__Task prompt__
Using the string "down" as the key, pull each matching line out of the records below.

__Exercise data__

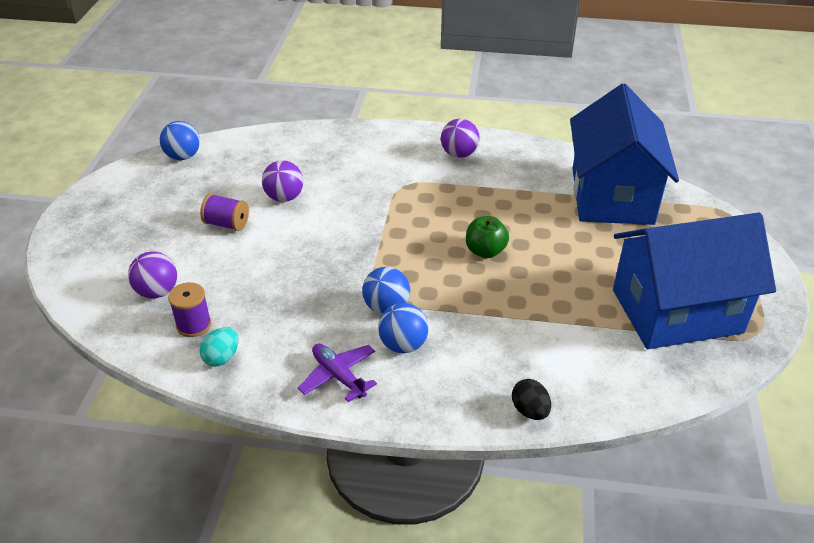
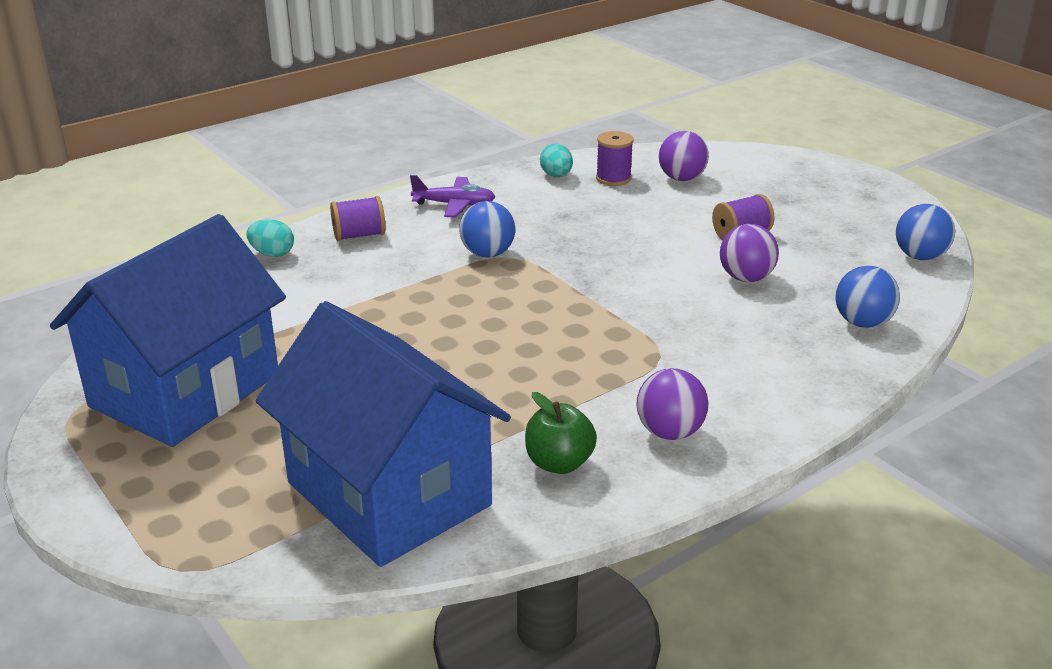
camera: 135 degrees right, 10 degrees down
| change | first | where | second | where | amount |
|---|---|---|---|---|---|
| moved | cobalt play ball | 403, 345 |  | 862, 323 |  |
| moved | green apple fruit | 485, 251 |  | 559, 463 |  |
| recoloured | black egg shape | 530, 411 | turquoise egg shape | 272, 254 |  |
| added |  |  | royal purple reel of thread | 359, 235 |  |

==

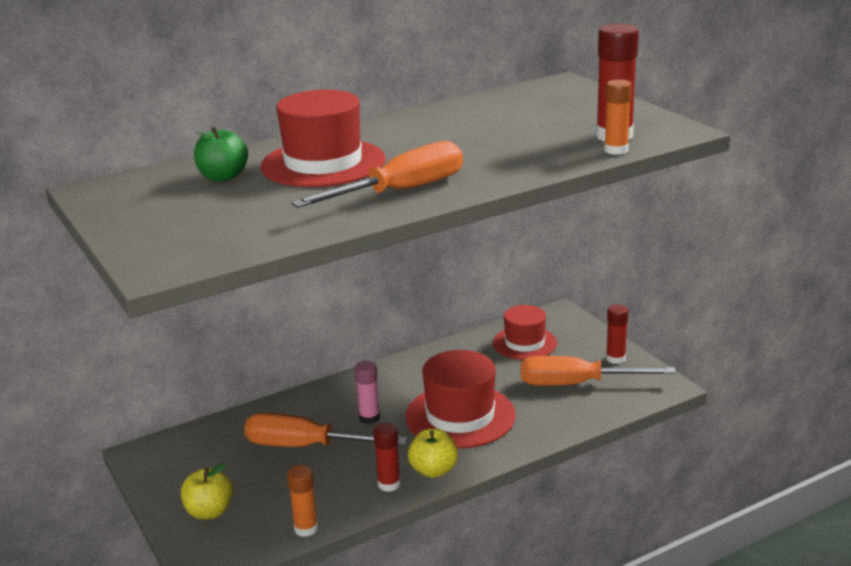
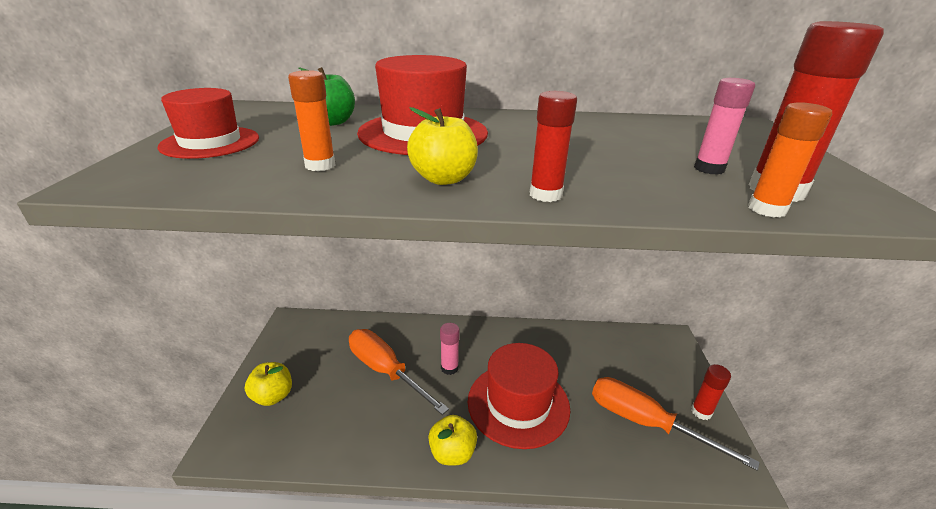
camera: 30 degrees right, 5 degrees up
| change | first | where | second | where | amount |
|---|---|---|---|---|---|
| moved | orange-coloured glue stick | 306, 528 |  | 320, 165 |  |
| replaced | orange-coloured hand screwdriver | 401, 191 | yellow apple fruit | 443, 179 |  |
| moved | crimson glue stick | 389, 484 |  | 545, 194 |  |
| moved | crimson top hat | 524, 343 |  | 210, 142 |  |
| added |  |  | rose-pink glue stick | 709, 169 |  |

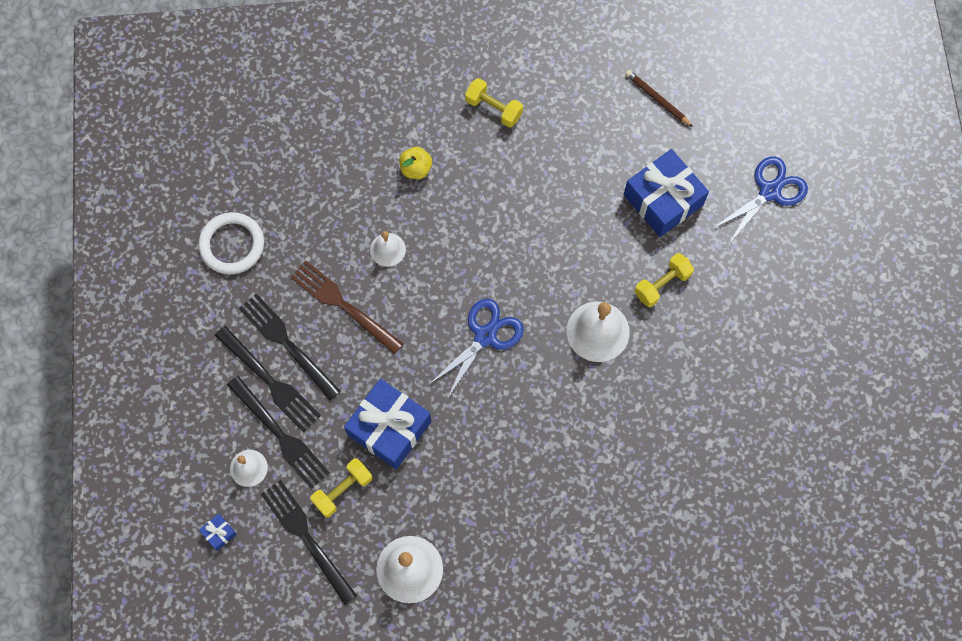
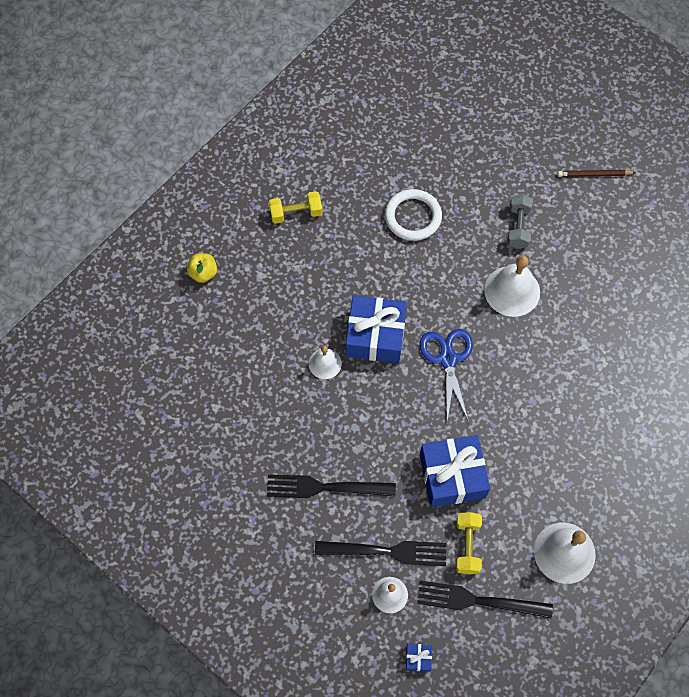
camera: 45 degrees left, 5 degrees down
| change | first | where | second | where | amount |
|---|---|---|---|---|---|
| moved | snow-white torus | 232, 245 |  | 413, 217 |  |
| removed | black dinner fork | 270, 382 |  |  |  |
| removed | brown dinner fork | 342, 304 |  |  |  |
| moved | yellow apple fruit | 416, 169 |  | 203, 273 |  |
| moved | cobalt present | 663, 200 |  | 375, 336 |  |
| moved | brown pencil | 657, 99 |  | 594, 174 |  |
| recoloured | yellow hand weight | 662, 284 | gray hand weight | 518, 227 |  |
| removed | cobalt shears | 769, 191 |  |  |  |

__Task solution__
camera: 135 degrees right, 10 degrees down
camera: 45 degrees left, 5 degrees down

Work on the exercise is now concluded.